Your instructions: Restate word for word all of the lines below, with each image left out.

Dataset:
........

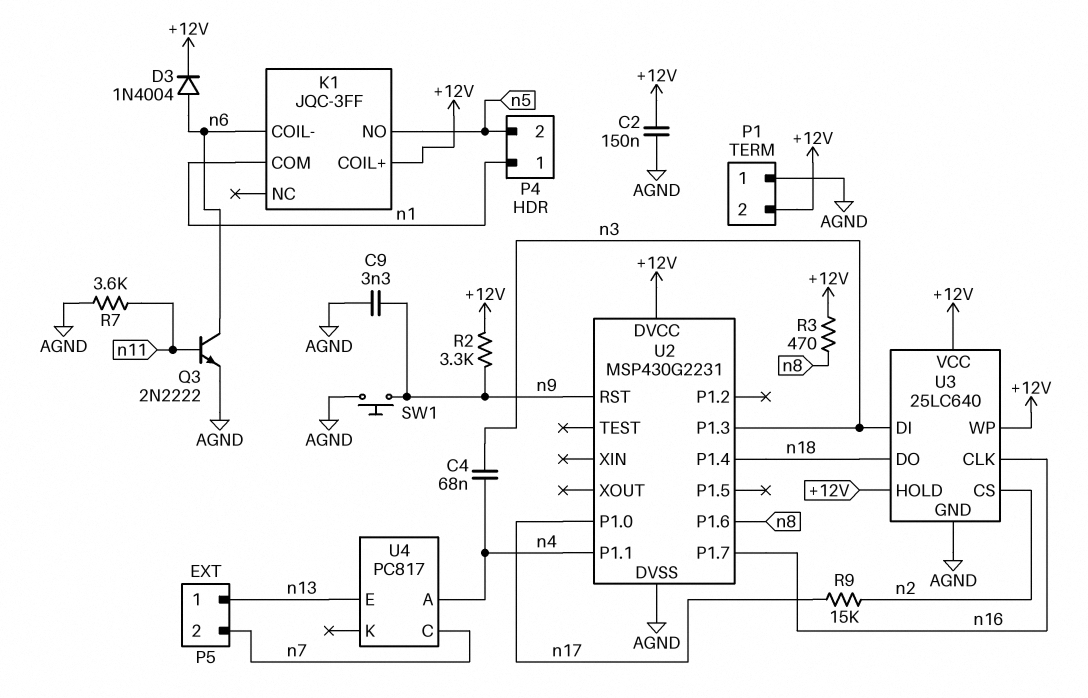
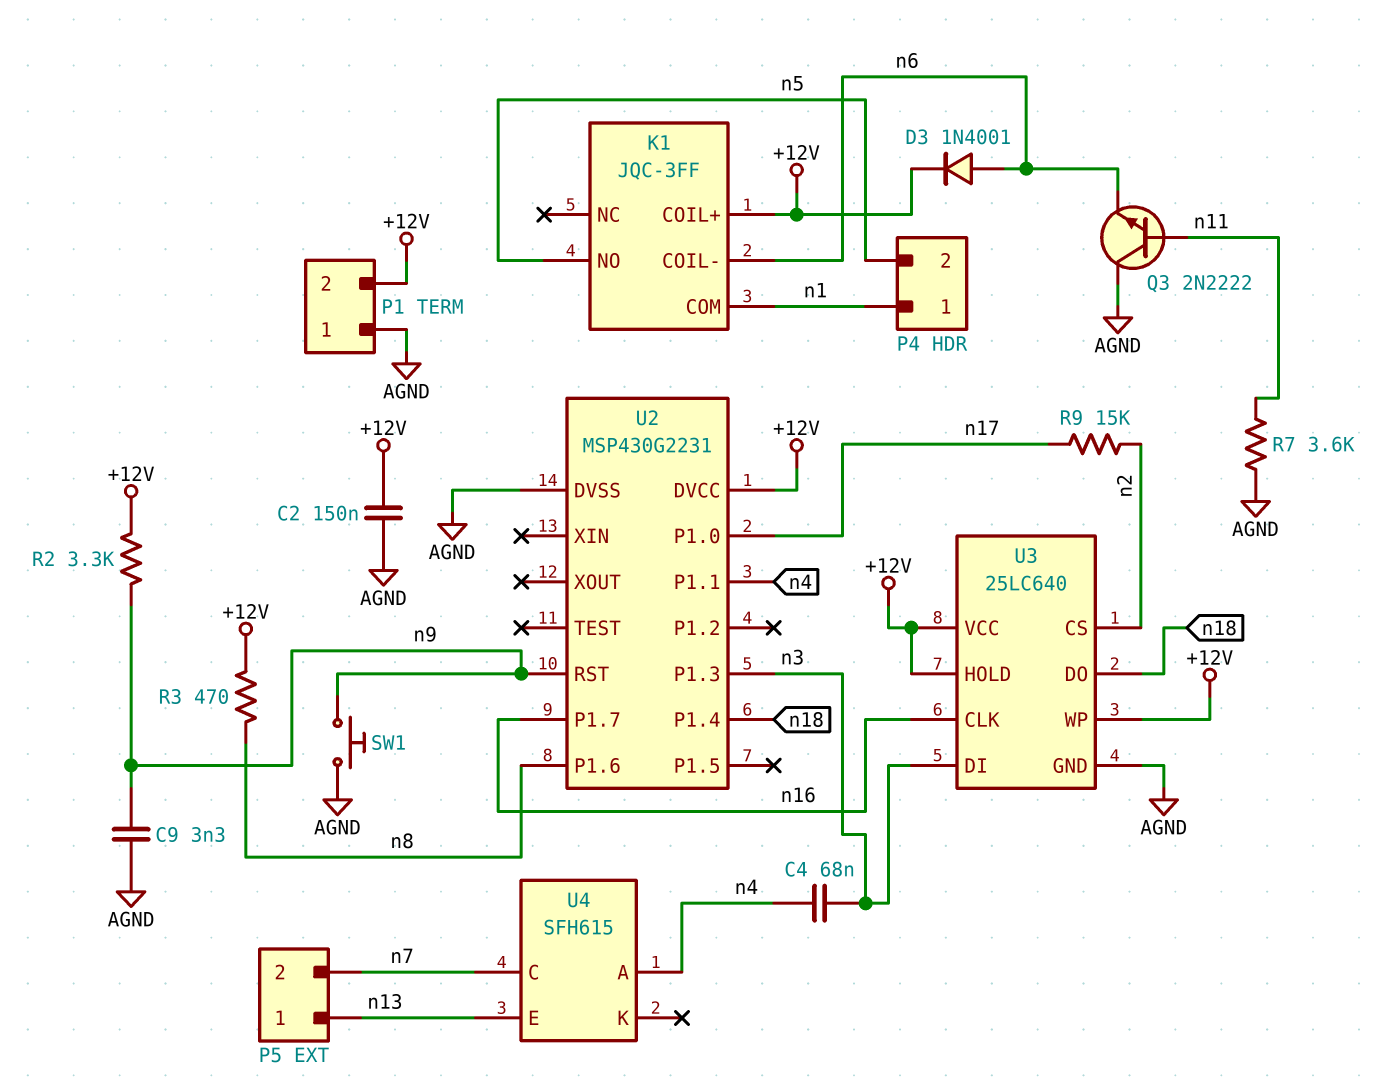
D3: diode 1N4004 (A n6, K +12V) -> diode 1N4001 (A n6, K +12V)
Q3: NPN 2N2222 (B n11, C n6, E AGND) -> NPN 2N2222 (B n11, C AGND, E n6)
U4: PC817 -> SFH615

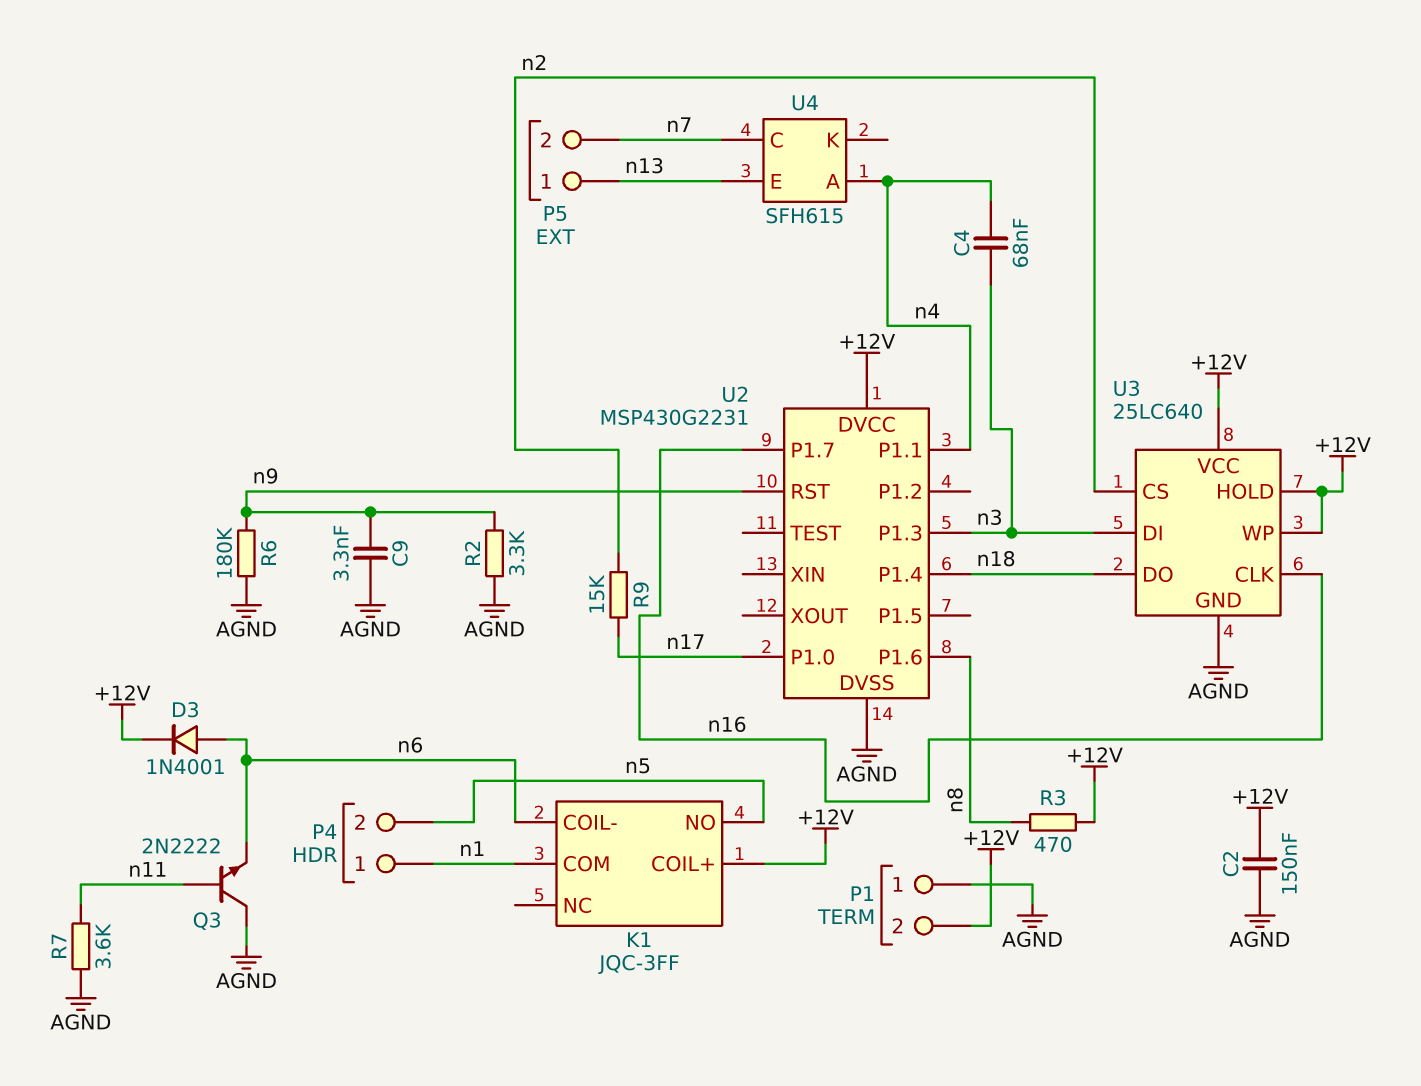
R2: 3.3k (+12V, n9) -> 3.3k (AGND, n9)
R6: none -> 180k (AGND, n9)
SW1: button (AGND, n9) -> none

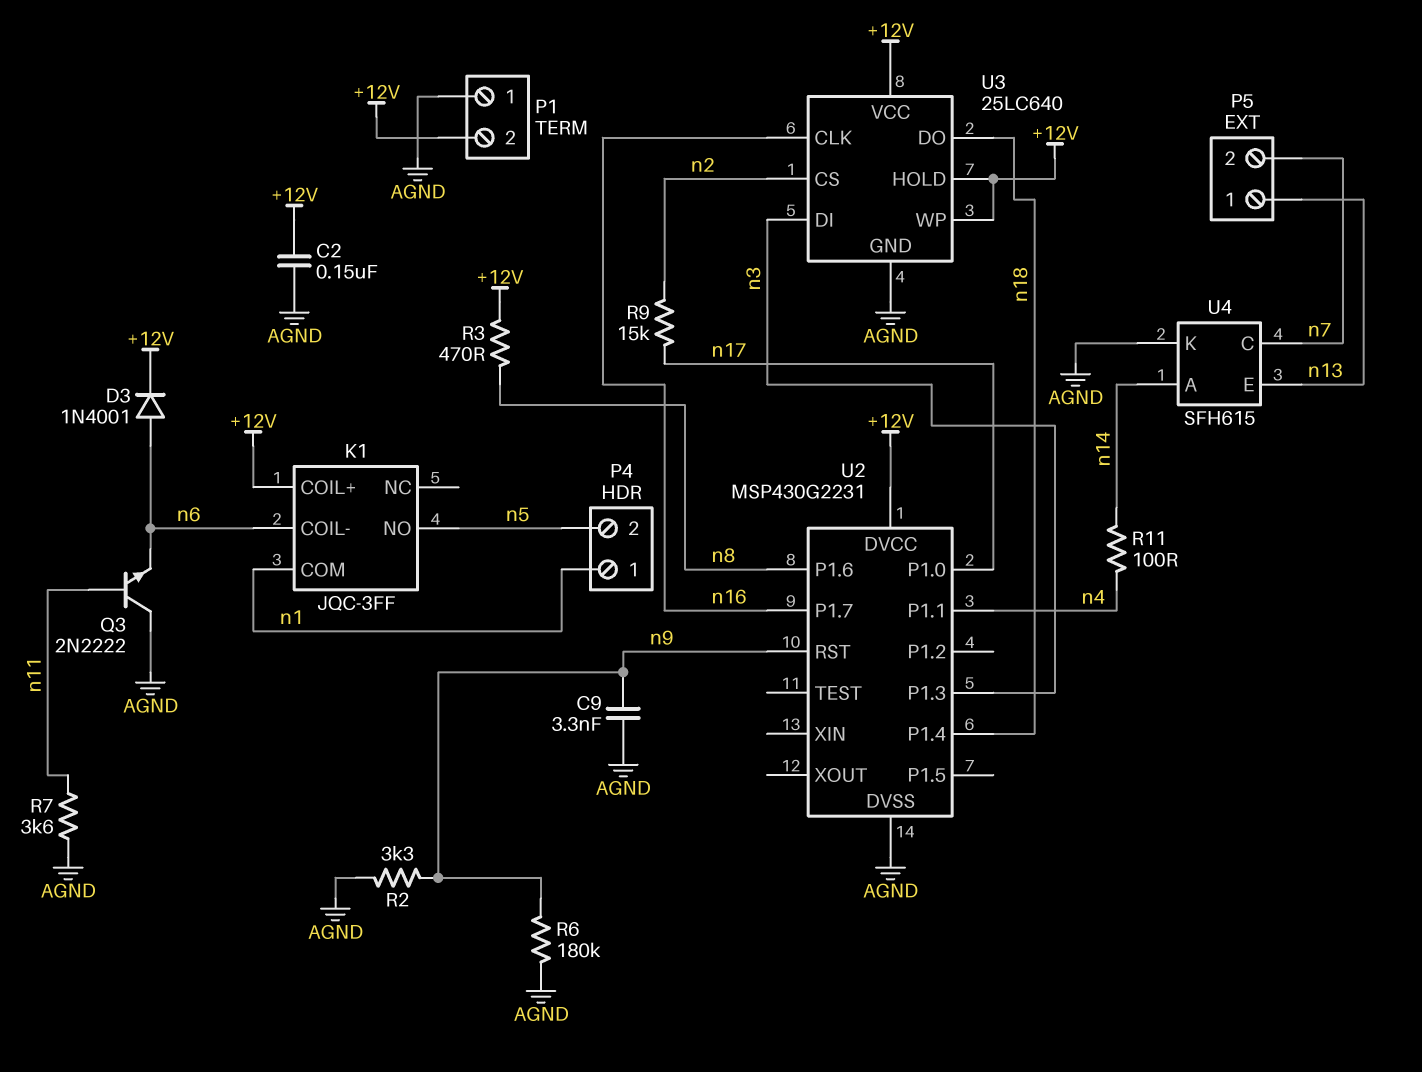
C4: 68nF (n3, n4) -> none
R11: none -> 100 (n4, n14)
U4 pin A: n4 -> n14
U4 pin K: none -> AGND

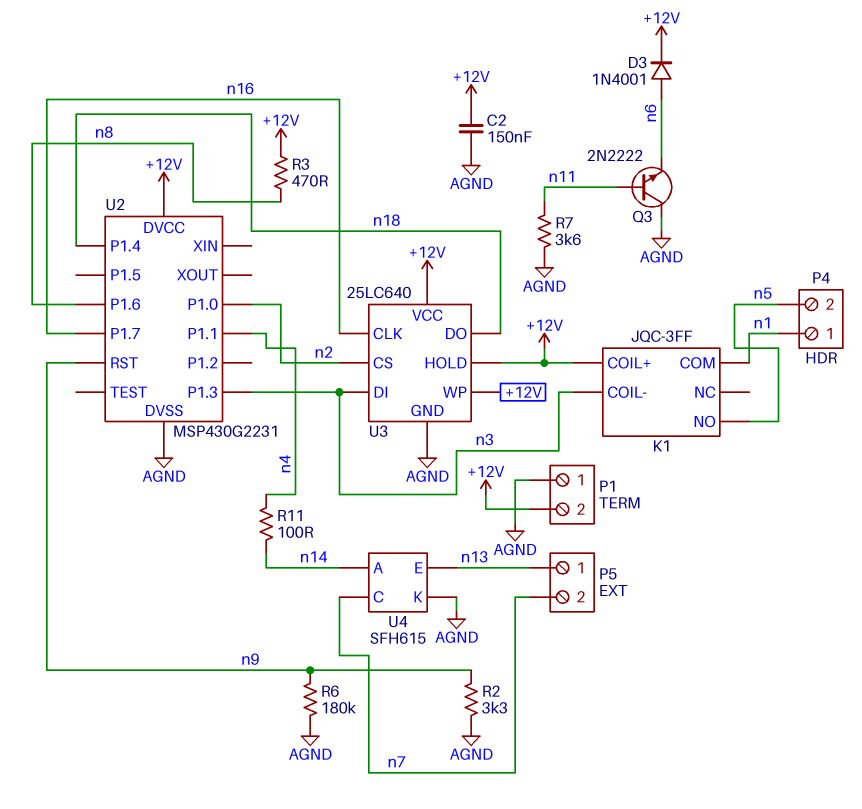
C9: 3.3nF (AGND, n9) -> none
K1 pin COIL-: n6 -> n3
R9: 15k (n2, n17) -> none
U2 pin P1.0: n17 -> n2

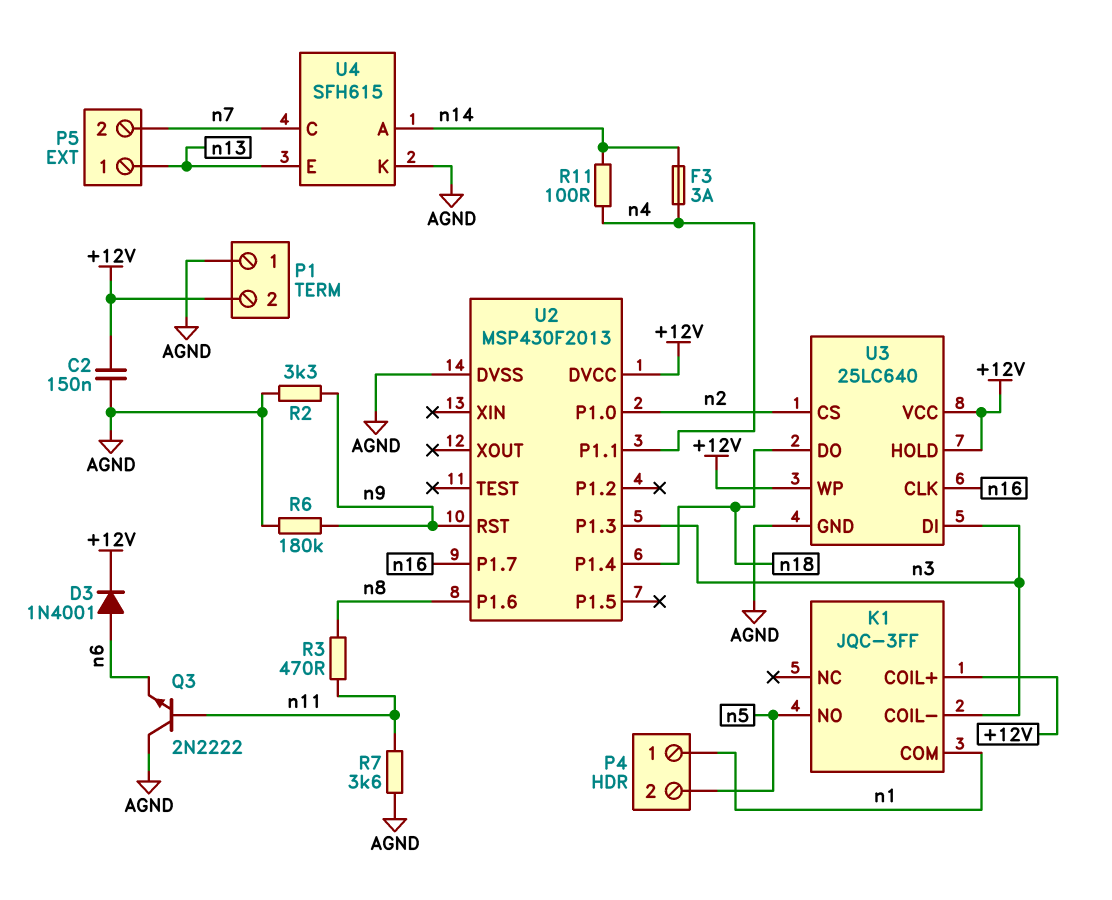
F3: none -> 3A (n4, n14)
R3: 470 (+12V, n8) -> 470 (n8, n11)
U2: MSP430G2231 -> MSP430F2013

........

Result of this exercise:
D3: diode 1N4004 (A n6, K +12V) -> diode 1N4001 (A n6, K +12V)
Q3: NPN 2N2222 (B n11, C n6, E AGND) -> NPN 2N2222 (B n11, C AGND, E n6)
U4: PC817 -> SFH615

R2: 3.3k (+12V, n9) -> 3.3k (AGND, n9)
R6: none -> 180k (AGND, n9)
SW1: button (AGND, n9) -> none

C4: 68nF (n3, n4) -> none
R11: none -> 100 (n4, n14)
U4 pin A: n4 -> n14
U4 pin K: none -> AGND

C9: 3.3nF (AGND, n9) -> none
K1 pin COIL-: n6 -> n3
R9: 15k (n2, n17) -> none
U2 pin P1.0: n17 -> n2

F3: none -> 3A (n4, n14)
R3: 470 (+12V, n8) -> 470 (n8, n11)
U2: MSP430G2231 -> MSP430F2013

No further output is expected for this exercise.